#### [Provided records]
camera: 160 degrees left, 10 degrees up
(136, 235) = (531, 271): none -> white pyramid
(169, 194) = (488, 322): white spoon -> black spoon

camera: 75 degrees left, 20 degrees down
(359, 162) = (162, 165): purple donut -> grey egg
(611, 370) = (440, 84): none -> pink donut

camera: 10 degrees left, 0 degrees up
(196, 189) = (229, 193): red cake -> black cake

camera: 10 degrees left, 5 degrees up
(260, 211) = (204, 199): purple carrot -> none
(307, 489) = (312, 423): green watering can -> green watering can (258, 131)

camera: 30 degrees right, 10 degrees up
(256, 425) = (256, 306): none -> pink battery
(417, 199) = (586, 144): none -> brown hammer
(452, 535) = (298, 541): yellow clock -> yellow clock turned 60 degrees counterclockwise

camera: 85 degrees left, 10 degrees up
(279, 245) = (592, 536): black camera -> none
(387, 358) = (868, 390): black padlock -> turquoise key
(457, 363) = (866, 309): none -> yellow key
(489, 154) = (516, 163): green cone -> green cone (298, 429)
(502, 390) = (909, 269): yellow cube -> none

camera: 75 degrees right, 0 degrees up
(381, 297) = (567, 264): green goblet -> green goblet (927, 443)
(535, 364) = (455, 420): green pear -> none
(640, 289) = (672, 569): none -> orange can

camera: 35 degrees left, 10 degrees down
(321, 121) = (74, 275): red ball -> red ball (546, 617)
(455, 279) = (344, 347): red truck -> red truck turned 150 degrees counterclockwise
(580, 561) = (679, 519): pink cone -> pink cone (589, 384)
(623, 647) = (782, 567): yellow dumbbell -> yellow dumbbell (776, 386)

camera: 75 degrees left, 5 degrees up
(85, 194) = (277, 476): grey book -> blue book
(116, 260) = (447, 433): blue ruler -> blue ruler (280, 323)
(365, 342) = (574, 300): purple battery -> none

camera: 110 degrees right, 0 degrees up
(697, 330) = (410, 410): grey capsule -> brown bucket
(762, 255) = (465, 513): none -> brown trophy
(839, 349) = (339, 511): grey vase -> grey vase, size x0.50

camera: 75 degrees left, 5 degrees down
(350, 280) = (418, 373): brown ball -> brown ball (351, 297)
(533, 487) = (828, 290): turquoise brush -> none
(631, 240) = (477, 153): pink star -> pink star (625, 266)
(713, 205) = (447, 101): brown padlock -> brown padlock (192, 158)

#### [What to do]
A single number is required: how many lines in the material hold the word "padlock".

#### [Answer to the exercise]
2